§ ABOUT THIS TASK
Pictures do not belong in the copy; quote every entry below exactly.

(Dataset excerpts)
────

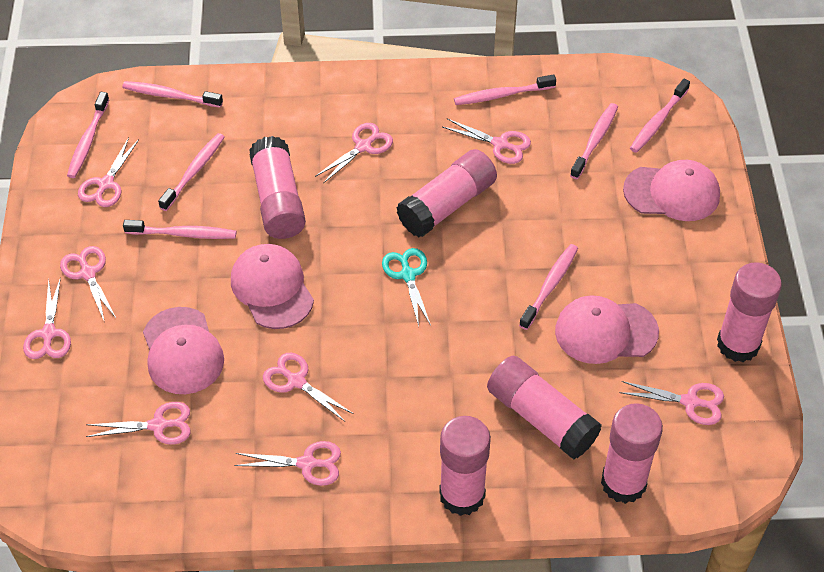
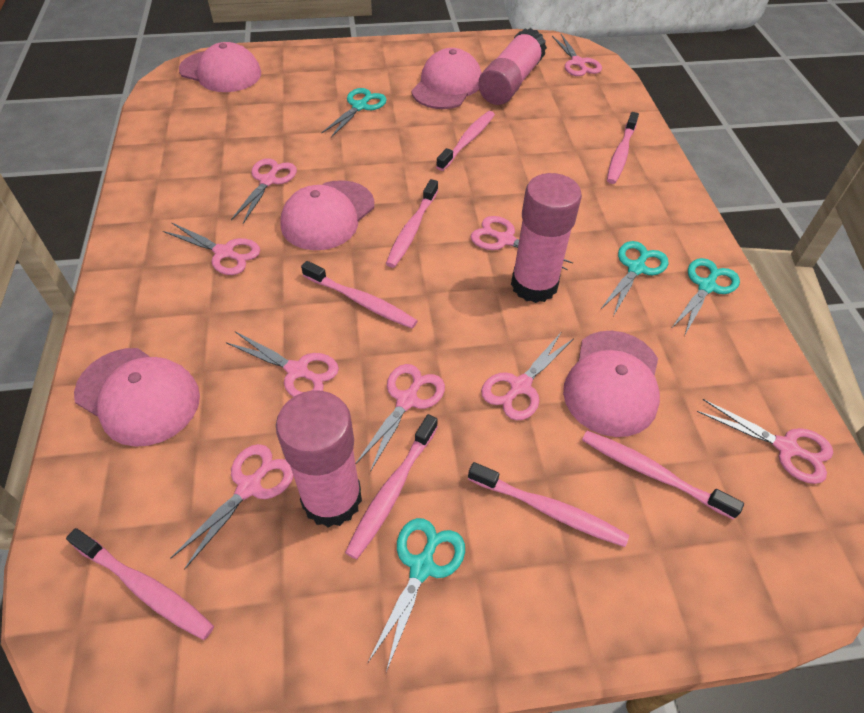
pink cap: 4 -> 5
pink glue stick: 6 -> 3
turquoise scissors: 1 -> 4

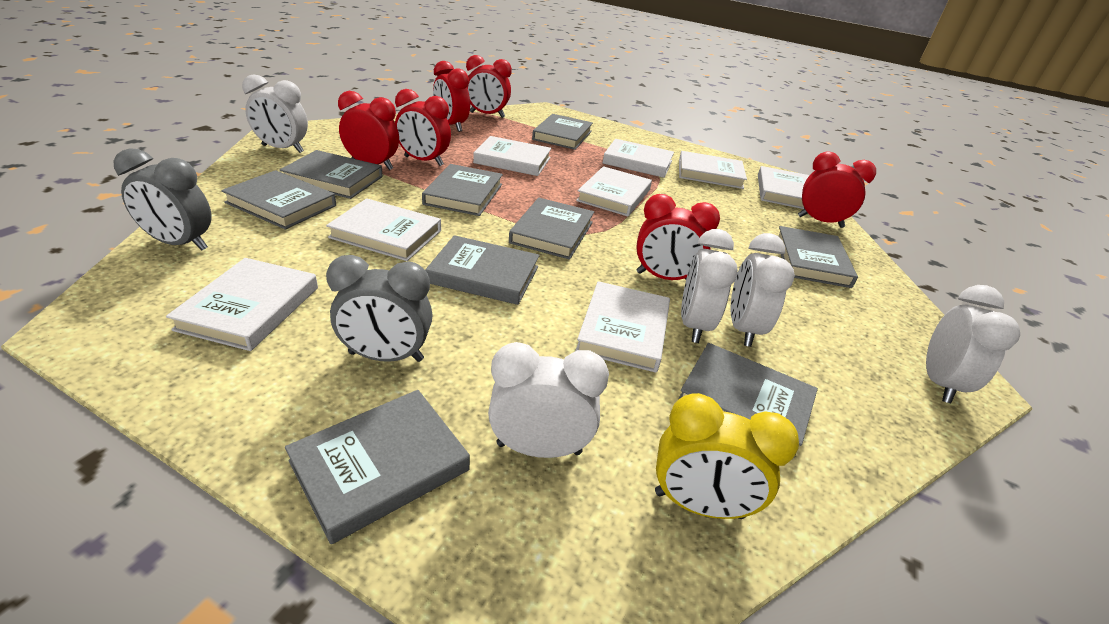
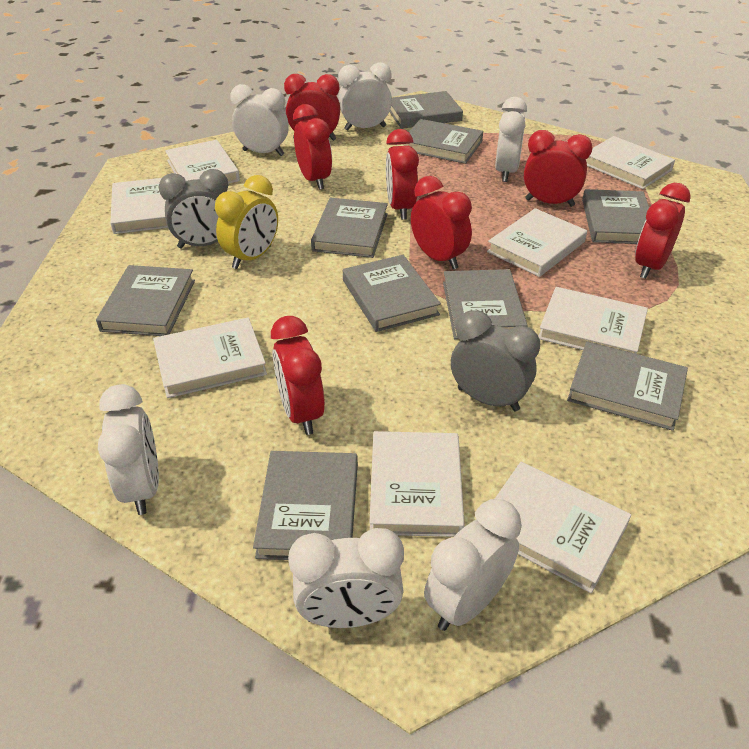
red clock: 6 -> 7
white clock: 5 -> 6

────

§ RESPONSE AREA
pink cap: 4 -> 5
pink glue stick: 6 -> 3
turquoise scissors: 1 -> 4

red clock: 6 -> 7
white clock: 5 -> 6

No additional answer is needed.